**Data section**:
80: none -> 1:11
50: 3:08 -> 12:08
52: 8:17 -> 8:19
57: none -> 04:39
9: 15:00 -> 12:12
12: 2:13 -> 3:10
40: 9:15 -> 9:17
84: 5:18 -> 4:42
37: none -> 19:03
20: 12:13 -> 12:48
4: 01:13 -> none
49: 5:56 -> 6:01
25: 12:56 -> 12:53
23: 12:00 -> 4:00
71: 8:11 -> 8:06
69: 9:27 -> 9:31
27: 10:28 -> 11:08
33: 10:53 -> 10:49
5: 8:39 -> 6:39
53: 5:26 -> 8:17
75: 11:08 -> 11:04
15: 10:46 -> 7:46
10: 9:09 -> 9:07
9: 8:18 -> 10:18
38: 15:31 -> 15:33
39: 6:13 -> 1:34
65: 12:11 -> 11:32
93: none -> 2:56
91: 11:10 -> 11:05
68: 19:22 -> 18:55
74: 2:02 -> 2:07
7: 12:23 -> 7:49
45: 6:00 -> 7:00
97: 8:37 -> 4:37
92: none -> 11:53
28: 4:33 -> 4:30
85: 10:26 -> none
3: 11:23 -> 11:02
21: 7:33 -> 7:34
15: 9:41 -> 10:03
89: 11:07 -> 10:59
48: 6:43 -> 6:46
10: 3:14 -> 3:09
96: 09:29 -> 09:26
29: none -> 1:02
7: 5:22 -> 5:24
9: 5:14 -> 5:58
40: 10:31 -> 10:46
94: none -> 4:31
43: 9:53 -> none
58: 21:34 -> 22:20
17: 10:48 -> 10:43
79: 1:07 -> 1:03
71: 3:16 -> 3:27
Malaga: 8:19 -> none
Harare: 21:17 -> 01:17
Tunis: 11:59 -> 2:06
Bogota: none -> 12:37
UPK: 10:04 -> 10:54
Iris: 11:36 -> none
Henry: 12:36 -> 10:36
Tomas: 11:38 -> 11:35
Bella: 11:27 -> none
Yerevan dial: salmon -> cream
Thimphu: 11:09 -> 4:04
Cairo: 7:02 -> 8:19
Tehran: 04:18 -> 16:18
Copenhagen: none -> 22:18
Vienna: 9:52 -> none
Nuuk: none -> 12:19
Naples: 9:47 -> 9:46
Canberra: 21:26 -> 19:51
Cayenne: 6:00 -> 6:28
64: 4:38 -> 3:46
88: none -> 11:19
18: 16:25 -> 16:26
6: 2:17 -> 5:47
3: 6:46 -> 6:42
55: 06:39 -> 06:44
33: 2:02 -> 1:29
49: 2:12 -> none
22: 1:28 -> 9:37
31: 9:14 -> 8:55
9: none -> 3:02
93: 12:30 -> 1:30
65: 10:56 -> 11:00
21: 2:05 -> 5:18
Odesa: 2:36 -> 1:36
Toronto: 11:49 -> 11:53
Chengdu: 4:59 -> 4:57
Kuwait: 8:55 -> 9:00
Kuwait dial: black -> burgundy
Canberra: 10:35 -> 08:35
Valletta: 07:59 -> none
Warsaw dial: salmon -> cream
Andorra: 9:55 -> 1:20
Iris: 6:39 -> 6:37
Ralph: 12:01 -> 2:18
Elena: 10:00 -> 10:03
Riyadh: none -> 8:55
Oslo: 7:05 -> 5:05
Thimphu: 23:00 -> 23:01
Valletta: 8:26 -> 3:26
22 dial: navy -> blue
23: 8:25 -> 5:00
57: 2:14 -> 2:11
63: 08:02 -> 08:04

**Problem to work on**: Reproduce the records above line for line, without changing anything.

**Result**:
80: none -> 1:11
50: 3:08 -> 12:08
52: 8:17 -> 8:19
57: none -> 04:39
9: 15:00 -> 12:12
12: 2:13 -> 3:10
40: 9:15 -> 9:17
84: 5:18 -> 4:42
37: none -> 19:03
20: 12:13 -> 12:48
4: 01:13 -> none
49: 5:56 -> 6:01
25: 12:56 -> 12:53
23: 12:00 -> 4:00
71: 8:11 -> 8:06
69: 9:27 -> 9:31
27: 10:28 -> 11:08
33: 10:53 -> 10:49
5: 8:39 -> 6:39
53: 5:26 -> 8:17
75: 11:08 -> 11:04
15: 10:46 -> 7:46
10: 9:09 -> 9:07
9: 8:18 -> 10:18
38: 15:31 -> 15:33
39: 6:13 -> 1:34
65: 12:11 -> 11:32
93: none -> 2:56
91: 11:10 -> 11:05
68: 19:22 -> 18:55
74: 2:02 -> 2:07
7: 12:23 -> 7:49
45: 6:00 -> 7:00
97: 8:37 -> 4:37
92: none -> 11:53
28: 4:33 -> 4:30
85: 10:26 -> none
3: 11:23 -> 11:02
21: 7:33 -> 7:34
15: 9:41 -> 10:03
89: 11:07 -> 10:59
48: 6:43 -> 6:46
10: 3:14 -> 3:09
96: 09:29 -> 09:26
29: none -> 1:02
7: 5:22 -> 5:24
9: 5:14 -> 5:58
40: 10:31 -> 10:46
94: none -> 4:31
43: 9:53 -> none
58: 21:34 -> 22:20
17: 10:48 -> 10:43
79: 1:07 -> 1:03
71: 3:16 -> 3:27
Malaga: 8:19 -> none
Harare: 21:17 -> 01:17
Tunis: 11:59 -> 2:06
Bogota: none -> 12:37
UPK: 10:04 -> 10:54
Iris: 11:36 -> none
Henry: 12:36 -> 10:36
Tomas: 11:38 -> 11:35
Bella: 11:27 -> none
Yerevan dial: salmon -> cream
Thimphu: 11:09 -> 4:04
Cairo: 7:02 -> 8:19
Tehran: 04:18 -> 16:18
Copenhagen: none -> 22:18
Vienna: 9:52 -> none
Nuuk: none -> 12:19
Naples: 9:47 -> 9:46
Canberra: 21:26 -> 19:51
Cayenne: 6:00 -> 6:28
64: 4:38 -> 3:46
88: none -> 11:19
18: 16:25 -> 16:26
6: 2:17 -> 5:47
3: 6:46 -> 6:42
55: 06:39 -> 06:44
33: 2:02 -> 1:29
49: 2:12 -> none
22: 1:28 -> 9:37
31: 9:14 -> 8:55
9: none -> 3:02
93: 12:30 -> 1:30
65: 10:56 -> 11:00
21: 2:05 -> 5:18
Odesa: 2:36 -> 1:36
Toronto: 11:49 -> 11:53
Chengdu: 4:59 -> 4:57
Kuwait: 8:55 -> 9:00
Kuwait dial: black -> burgundy
Canberra: 10:35 -> 08:35
Valletta: 07:59 -> none
Warsaw dial: salmon -> cream
Andorra: 9:55 -> 1:20
Iris: 6:39 -> 6:37
Ralph: 12:01 -> 2:18
Elena: 10:00 -> 10:03
Riyadh: none -> 8:55
Oslo: 7:05 -> 5:05
Thimphu: 23:00 -> 23:01
Valletta: 8:26 -> 3:26
22 dial: navy -> blue
23: 8:25 -> 5:00
57: 2:14 -> 2:11
63: 08:02 -> 08:04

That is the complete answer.